### REQUIRED WORK
Go line by line through the entries below and copy those containing the string "degrees".

[Colored object listings]

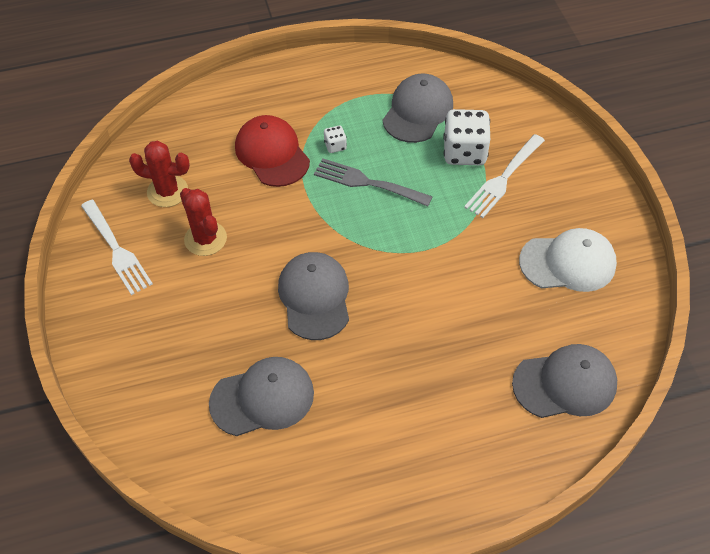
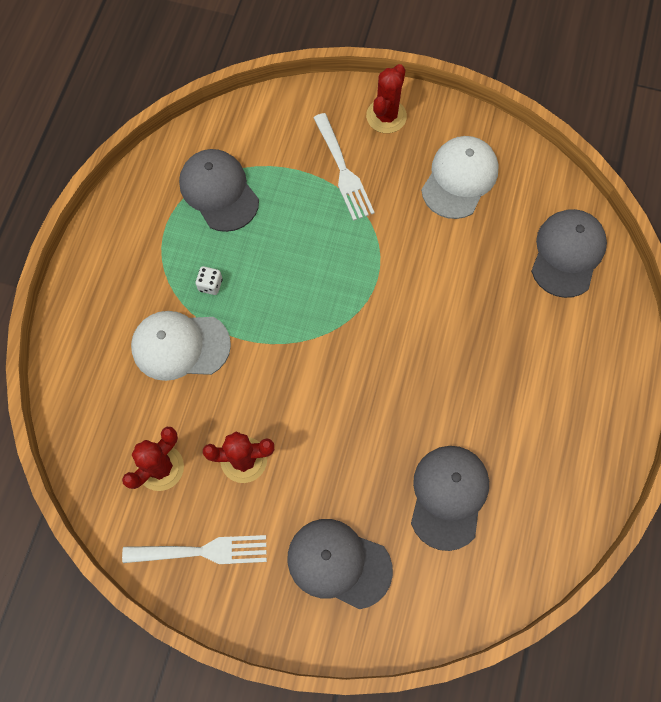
camera: 60 degrees left, 15 degrees up
(272, 153) = (180, 346): red cap -> white cap
(314, 297) = (370, 397): grey cap -> grey cap (338, 563)
(367, 183) = (273, 282): grey fork -> none
(464, 152) = (293, 183): white dice -> none
(580, 182) = (386, 116): none -> red cactus

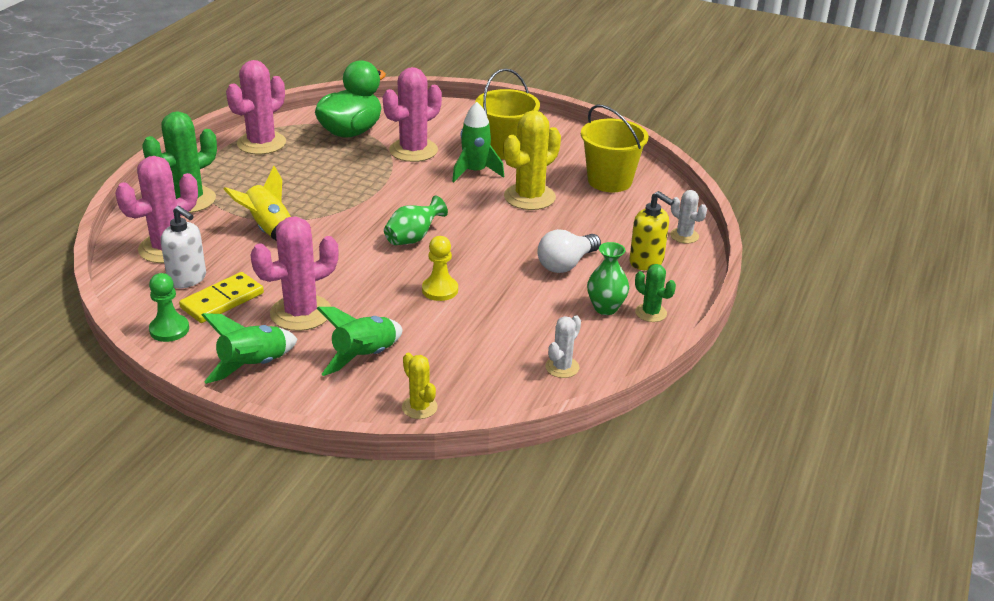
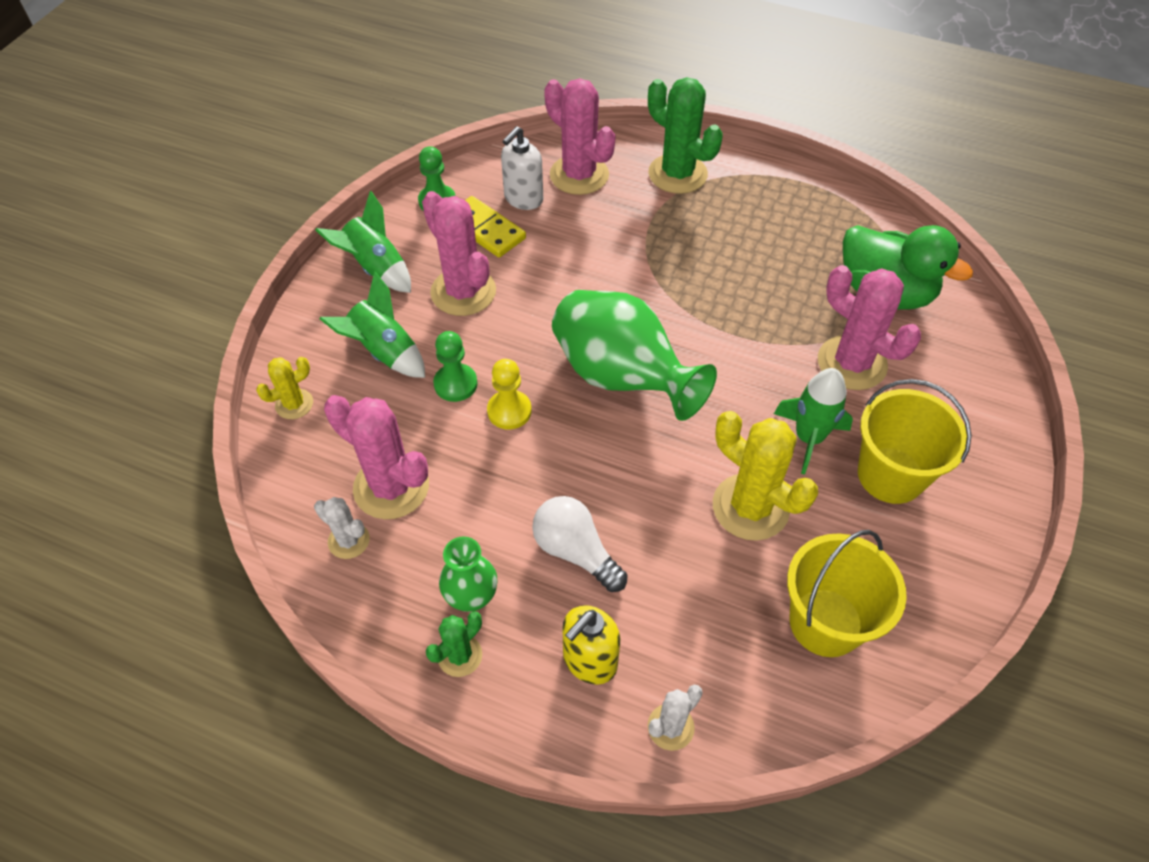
camera: 90 degrees right, 20 degrees up
(261, 143) = (824, 212): pink cactus -> pink cactus (391, 487)
(269, 230) = (624, 246): yellow rocket -> none
(408, 316) = (455, 384): none -> green pawn
(413, 238) = (621, 378): green vase -> green vase, size x1.96

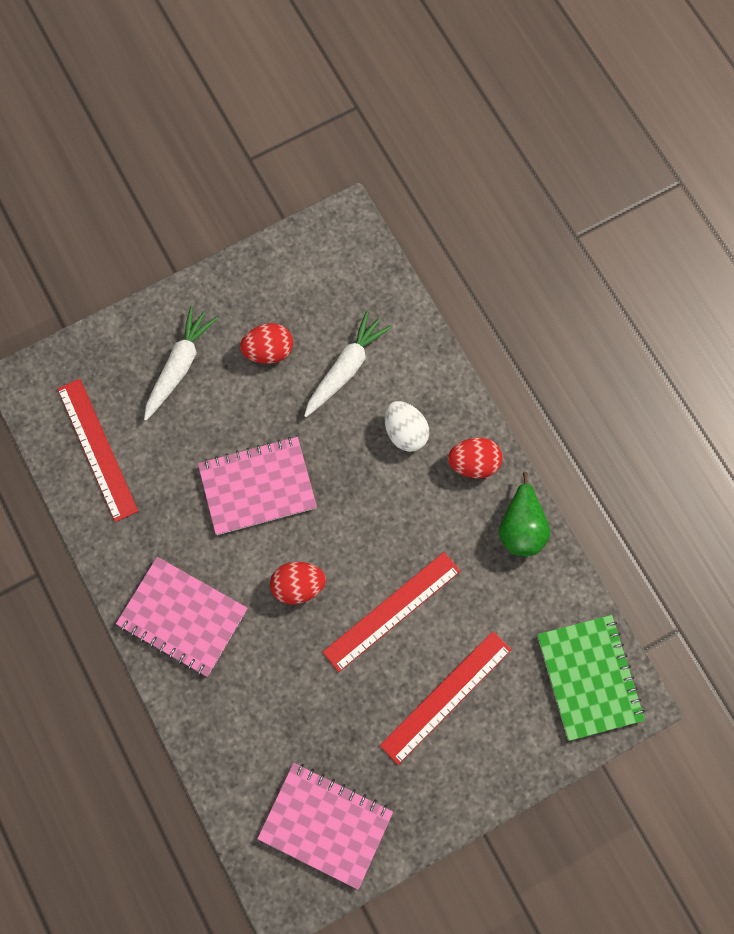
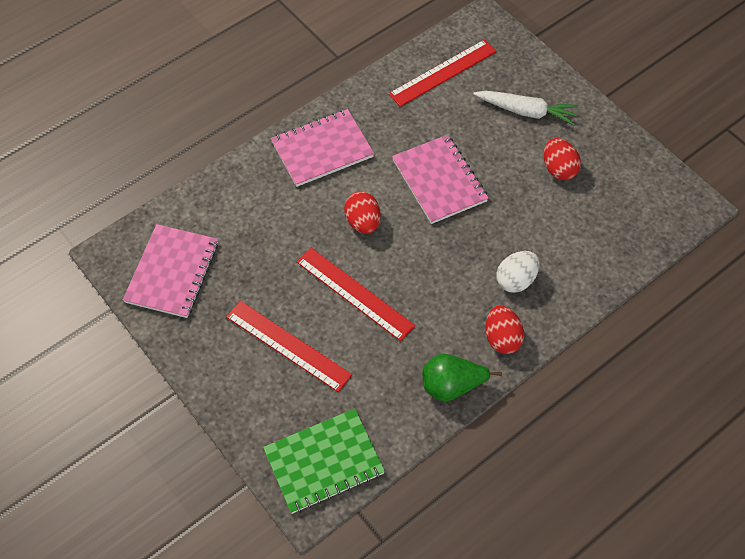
camera: 80 degrees right, 15 degrees down
(182, 617) = (322, 149): pink notebook -> pink notebook turned 45 degrees clockwise
(345, 368) = (560, 226): white carrot -> none

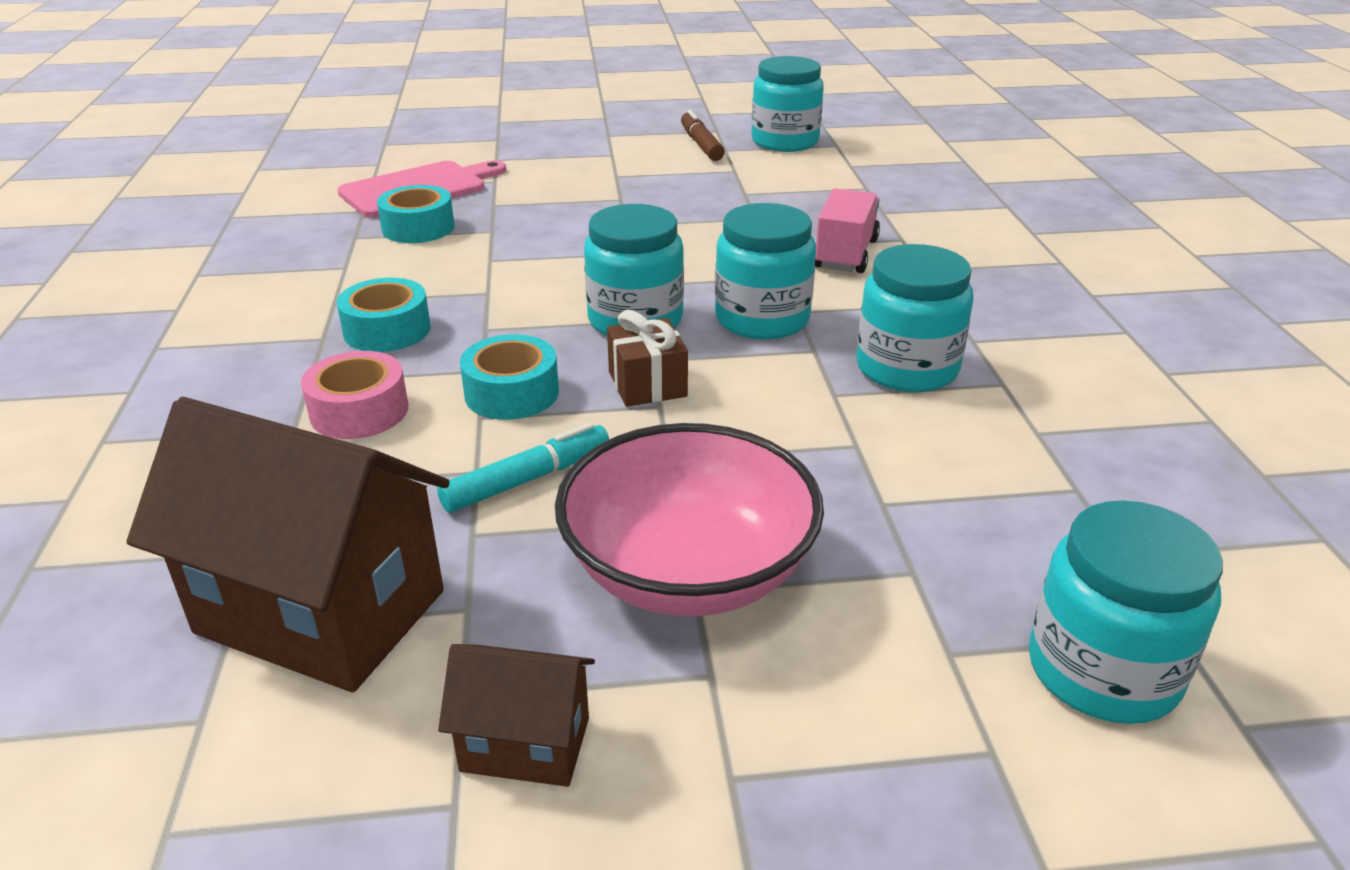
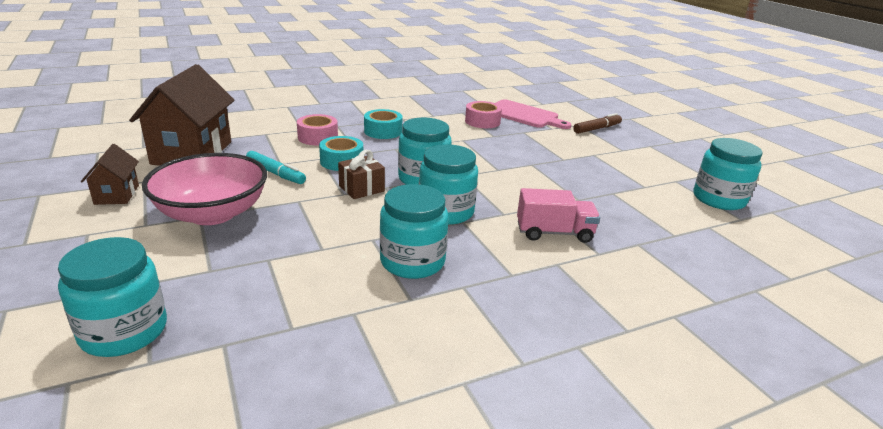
camera: 70 degrees right, 5 degrees down
(418, 228) = (482, 121): turquoise tape -> pink tape
(701, 145) = (672, 172): brown marker -> brown marker (596, 129)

### WRITTEN RESPONSE
camera: 60 degrees left, 15 degrees up
camera: 90 degrees right, 20 degrees up
camera: 80 degrees right, 15 degrees down
(182, 617) = (322, 149): pink notebook -> pink notebook turned 45 degrees clockwise
camera: 70 degrees right, 5 degrees down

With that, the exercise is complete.